* **PROBLEM DESCRIPTION**
In the lines below, find the one that contains "camera: 20 degrees right, 15 degrees up" and write it out exactly, along with every line that follows it.

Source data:
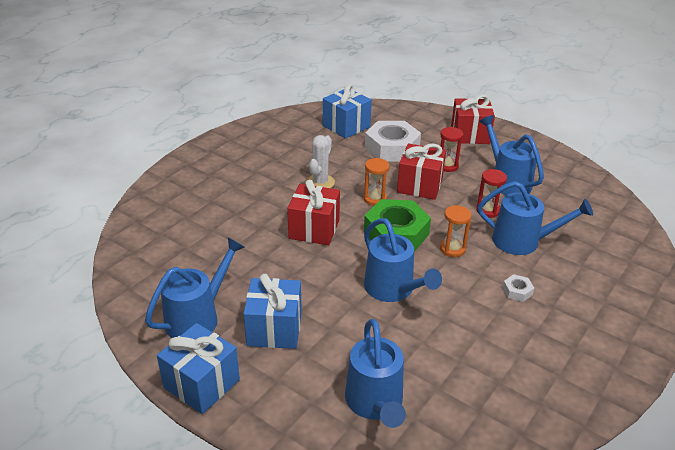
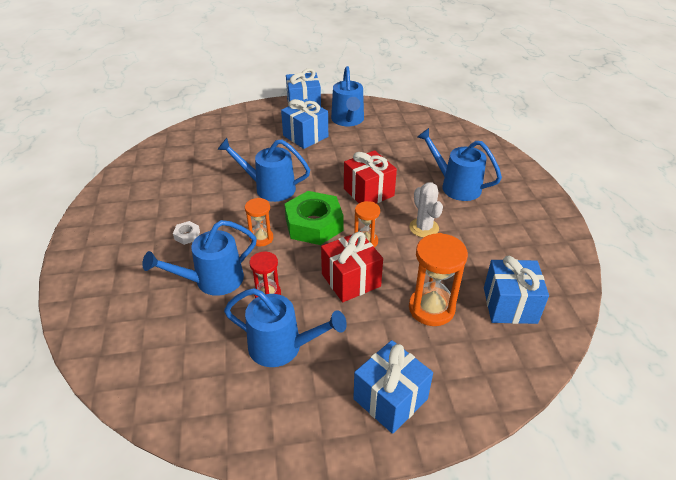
camera: 135 degrees right, 5 degrees up
(375, 403) = (218, 138): blue watering can -> blue watering can (455, 186)
(392, 148) = (431, 308): white nut -> orange hourglass
(447, 166) = (356, 324): red hourglass -> none
(470, 135) = (390, 399): red gift -> blue gift

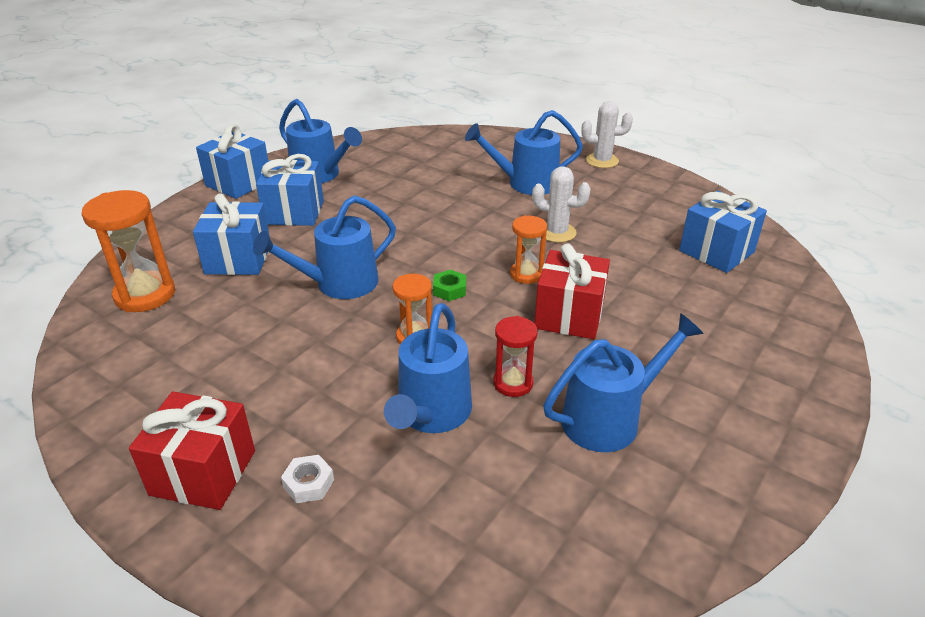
camera: 45 degrees left, 5 degrees down
(187, 235) = (316, 391): white nut -> white nut (308, 483)
(314, 224) = (449, 290): green nut -> green nut, size x0.42
(368, 192) = (455, 230): red gift -> red gift (203, 473)
(390, 399) = (760, 385): blue gift -> blue gift (238, 259)
(431, 308) = (670, 292): orange hourglass -> orange hourglass (145, 295)
(534, 198) = (602, 161): none -> white cactus

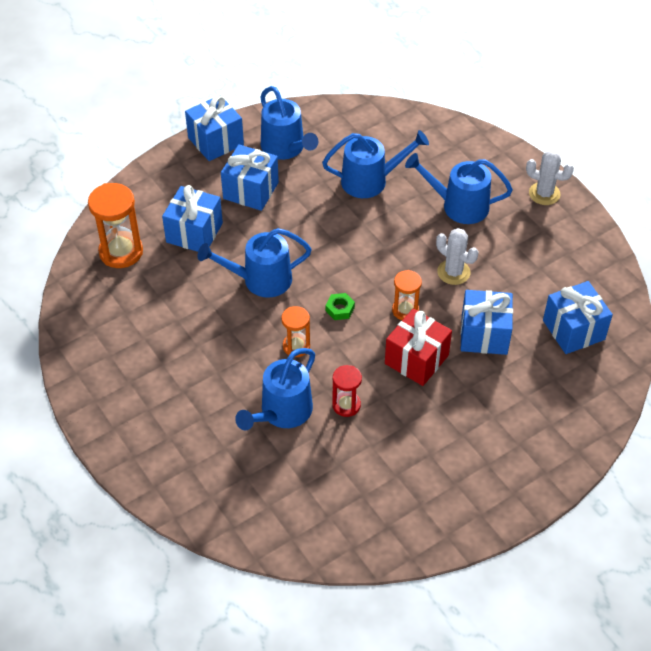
camera: 20 degrees right, 15 degrees up
(203, 473) = (131, 411): red gift -> none
(308, 483) = (190, 438): white nut -> none
(610, 418) = (396, 451): blue watering can -> blue watering can (371, 181)
(628, 276) = (484, 334): none -> blue gift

* **COMPLETED TASK**
camera: 20 degrees right, 15 degrees up
(203, 473) = (131, 411): red gift -> none
(308, 483) = (190, 438): white nut -> none
(610, 418) = (396, 451): blue watering can -> blue watering can (371, 181)
(628, 276) = (484, 334): none -> blue gift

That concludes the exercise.